TASK PROMPT: Find the line that contains "U11: NOR (in" in the entries below. Write out that line and all that follow it, unchanged and alone.

(Dataset entries)
•••
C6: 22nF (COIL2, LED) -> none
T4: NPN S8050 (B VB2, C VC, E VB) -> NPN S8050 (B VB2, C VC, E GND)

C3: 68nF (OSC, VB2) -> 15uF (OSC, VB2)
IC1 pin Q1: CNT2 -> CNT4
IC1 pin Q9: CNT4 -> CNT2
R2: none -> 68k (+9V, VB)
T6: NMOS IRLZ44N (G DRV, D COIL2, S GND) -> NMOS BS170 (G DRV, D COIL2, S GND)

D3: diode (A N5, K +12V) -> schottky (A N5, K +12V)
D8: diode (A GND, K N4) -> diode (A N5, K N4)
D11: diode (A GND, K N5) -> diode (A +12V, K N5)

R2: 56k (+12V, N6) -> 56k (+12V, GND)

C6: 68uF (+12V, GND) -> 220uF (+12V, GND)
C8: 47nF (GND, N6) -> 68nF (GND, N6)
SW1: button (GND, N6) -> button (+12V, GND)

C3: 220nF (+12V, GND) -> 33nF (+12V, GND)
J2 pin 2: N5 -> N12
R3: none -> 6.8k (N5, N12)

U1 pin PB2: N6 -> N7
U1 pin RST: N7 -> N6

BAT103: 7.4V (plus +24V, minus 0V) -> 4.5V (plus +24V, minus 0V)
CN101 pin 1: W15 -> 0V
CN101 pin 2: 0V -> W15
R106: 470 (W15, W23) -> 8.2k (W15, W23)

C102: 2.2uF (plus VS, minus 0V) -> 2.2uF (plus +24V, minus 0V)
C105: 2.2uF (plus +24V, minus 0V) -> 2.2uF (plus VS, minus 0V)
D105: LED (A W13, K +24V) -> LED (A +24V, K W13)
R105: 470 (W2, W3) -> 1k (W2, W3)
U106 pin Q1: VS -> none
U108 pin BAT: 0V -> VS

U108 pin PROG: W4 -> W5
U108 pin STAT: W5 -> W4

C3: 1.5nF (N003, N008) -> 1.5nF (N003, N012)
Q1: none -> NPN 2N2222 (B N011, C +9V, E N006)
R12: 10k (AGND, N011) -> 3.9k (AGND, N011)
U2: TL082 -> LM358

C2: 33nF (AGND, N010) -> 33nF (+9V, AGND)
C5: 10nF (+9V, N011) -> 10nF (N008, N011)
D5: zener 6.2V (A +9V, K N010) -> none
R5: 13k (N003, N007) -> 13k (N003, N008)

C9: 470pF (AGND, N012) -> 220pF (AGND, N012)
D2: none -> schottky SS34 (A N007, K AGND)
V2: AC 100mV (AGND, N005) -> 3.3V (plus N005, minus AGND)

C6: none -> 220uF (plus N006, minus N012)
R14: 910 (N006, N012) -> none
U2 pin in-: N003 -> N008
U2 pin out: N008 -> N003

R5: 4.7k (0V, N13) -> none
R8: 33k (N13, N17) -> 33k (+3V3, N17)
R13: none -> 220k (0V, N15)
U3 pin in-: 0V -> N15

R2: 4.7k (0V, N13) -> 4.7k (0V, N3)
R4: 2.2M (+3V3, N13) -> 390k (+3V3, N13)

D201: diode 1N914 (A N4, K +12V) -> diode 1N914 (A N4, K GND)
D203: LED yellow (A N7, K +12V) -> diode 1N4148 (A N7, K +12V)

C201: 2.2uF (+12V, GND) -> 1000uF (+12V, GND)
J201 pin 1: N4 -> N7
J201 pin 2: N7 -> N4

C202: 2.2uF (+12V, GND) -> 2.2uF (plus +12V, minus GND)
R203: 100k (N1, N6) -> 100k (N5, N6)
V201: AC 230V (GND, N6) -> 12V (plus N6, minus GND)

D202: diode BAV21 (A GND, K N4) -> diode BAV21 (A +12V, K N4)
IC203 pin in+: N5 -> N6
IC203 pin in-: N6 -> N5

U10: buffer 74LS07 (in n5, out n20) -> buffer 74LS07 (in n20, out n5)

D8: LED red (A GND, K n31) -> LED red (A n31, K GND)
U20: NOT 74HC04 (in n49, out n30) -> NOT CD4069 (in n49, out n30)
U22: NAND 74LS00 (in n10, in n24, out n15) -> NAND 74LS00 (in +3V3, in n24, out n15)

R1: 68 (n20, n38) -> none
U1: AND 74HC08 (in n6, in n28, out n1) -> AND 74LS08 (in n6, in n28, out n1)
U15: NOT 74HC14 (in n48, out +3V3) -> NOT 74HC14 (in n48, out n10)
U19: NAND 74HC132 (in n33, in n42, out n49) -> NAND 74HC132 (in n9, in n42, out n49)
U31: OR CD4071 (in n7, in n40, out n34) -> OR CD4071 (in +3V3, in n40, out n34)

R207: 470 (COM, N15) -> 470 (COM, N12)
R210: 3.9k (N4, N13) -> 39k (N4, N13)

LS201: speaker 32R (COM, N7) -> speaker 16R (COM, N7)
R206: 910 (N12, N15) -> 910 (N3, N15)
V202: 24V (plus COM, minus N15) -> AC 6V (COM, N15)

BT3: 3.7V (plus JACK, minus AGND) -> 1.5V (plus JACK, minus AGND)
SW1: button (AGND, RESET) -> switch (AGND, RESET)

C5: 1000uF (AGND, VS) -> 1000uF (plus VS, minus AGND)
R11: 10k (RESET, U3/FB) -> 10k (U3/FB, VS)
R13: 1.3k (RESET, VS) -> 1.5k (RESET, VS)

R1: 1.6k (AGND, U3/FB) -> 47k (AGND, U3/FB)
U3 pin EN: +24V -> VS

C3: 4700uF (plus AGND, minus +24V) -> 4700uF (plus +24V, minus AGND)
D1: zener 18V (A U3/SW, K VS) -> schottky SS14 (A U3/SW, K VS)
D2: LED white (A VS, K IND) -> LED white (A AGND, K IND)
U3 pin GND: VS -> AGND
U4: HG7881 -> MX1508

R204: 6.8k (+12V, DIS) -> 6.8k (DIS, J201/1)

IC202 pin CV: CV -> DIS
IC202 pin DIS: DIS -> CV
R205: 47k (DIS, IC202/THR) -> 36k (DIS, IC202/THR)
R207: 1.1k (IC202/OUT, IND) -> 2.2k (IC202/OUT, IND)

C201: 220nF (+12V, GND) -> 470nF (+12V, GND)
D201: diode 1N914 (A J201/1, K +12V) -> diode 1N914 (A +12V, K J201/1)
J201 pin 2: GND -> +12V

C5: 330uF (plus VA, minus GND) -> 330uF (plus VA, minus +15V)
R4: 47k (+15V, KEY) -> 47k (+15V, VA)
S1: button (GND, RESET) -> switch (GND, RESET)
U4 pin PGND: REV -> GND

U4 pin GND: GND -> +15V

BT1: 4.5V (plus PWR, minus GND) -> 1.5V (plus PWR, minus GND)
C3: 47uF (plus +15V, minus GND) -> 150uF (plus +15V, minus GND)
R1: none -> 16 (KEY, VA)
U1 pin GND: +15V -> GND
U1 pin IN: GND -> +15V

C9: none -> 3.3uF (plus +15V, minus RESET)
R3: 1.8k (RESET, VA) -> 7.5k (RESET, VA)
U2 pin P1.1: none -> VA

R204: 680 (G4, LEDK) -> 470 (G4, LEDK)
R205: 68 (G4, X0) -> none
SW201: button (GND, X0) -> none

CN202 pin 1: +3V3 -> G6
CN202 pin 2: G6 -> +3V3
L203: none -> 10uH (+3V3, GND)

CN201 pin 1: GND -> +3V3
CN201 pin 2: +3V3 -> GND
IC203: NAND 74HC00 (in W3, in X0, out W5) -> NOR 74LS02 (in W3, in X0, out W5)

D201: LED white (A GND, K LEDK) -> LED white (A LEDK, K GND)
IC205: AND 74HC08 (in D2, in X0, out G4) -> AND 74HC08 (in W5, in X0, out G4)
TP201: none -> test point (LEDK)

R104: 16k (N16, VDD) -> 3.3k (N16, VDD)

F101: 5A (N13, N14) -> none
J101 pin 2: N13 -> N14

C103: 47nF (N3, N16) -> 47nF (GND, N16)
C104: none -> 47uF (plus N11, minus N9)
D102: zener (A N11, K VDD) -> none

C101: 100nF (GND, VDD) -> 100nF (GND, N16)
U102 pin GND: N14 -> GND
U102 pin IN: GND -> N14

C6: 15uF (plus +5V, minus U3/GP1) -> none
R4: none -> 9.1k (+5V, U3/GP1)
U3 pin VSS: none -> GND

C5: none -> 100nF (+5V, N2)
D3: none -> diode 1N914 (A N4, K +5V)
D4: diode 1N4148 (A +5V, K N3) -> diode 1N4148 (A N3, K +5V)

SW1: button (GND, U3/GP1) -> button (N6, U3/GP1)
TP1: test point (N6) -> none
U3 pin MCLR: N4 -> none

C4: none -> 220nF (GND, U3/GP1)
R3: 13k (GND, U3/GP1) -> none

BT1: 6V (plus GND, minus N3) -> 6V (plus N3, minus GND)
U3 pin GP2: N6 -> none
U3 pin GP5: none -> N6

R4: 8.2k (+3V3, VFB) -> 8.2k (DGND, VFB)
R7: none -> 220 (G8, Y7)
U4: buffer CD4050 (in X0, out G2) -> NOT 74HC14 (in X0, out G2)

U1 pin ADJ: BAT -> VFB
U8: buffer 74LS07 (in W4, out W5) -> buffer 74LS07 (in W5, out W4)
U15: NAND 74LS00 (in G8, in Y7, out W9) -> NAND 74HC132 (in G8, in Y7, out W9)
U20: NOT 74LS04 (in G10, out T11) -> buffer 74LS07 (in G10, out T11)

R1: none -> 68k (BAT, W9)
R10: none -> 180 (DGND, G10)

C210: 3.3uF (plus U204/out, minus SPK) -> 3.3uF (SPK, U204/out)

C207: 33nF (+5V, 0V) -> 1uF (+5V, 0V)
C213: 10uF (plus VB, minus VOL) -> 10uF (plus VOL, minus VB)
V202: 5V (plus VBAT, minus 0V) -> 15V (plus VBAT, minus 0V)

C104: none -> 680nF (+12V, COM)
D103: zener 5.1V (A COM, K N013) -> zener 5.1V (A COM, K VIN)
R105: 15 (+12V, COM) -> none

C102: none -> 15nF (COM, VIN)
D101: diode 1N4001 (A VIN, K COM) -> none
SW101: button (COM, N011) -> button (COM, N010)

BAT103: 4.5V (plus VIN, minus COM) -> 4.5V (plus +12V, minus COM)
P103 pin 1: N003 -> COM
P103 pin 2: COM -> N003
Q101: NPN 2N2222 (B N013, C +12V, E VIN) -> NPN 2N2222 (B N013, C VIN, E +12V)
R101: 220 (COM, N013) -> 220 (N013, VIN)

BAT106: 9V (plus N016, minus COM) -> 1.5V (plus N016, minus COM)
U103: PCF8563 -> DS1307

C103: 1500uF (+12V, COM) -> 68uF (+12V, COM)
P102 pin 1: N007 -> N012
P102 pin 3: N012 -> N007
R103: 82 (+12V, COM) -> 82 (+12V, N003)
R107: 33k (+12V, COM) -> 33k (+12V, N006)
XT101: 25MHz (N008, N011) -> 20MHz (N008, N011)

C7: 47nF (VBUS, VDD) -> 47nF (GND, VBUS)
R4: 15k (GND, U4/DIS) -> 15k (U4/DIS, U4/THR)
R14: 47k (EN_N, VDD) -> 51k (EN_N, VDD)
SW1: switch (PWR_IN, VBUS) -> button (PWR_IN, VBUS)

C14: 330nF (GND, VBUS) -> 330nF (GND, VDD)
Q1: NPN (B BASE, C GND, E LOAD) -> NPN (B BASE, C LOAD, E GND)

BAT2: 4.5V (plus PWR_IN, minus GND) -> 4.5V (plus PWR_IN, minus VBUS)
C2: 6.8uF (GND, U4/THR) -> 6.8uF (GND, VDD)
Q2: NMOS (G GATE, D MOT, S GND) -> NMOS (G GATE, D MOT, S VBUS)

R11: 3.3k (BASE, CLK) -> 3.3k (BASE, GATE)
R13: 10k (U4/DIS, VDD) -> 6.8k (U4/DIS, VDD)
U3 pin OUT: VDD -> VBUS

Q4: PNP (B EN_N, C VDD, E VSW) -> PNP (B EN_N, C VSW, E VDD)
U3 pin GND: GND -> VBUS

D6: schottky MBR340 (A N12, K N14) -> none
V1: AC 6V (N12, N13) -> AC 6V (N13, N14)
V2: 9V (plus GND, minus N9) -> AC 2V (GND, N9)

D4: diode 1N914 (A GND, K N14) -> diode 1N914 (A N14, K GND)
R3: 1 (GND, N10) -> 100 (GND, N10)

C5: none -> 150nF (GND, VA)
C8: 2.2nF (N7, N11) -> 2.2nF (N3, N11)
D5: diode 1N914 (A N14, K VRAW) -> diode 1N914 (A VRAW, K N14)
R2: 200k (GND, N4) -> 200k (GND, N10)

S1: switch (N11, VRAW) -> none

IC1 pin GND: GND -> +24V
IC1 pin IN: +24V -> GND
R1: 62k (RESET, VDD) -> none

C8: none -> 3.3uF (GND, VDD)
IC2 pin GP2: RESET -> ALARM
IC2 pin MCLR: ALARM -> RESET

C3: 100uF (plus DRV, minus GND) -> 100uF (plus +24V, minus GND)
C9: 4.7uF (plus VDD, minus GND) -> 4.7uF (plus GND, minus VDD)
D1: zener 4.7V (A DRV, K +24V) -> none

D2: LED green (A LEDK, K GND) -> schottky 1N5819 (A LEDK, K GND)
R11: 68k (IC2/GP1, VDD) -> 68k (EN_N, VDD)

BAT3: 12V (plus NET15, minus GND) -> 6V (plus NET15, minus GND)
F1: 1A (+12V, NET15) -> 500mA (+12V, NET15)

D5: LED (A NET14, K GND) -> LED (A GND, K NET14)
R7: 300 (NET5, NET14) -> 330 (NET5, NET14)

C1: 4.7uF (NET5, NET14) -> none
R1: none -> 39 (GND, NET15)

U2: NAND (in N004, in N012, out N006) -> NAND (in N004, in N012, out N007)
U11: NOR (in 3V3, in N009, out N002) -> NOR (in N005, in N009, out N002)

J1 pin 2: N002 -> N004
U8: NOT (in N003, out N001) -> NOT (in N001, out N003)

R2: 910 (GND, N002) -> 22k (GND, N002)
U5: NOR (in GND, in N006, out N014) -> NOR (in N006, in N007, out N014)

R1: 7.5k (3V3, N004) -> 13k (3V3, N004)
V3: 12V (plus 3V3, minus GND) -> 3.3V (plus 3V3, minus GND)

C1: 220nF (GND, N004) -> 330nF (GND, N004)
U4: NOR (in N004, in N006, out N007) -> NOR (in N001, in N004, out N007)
•••
RESULT:
U11: NOR (in 3V3, in N009, out N002) -> NOR (in N005, in N009, out N002)

J1 pin 2: N002 -> N004
U8: NOT (in N003, out N001) -> NOT (in N001, out N003)

R2: 910 (GND, N002) -> 22k (GND, N002)
U5: NOR (in GND, in N006, out N014) -> NOR (in N006, in N007, out N014)

R1: 7.5k (3V3, N004) -> 13k (3V3, N004)
V3: 12V (plus 3V3, minus GND) -> 3.3V (plus 3V3, minus GND)

C1: 220nF (GND, N004) -> 330nF (GND, N004)
U4: NOR (in N004, in N006, out N007) -> NOR (in N001, in N004, out N007)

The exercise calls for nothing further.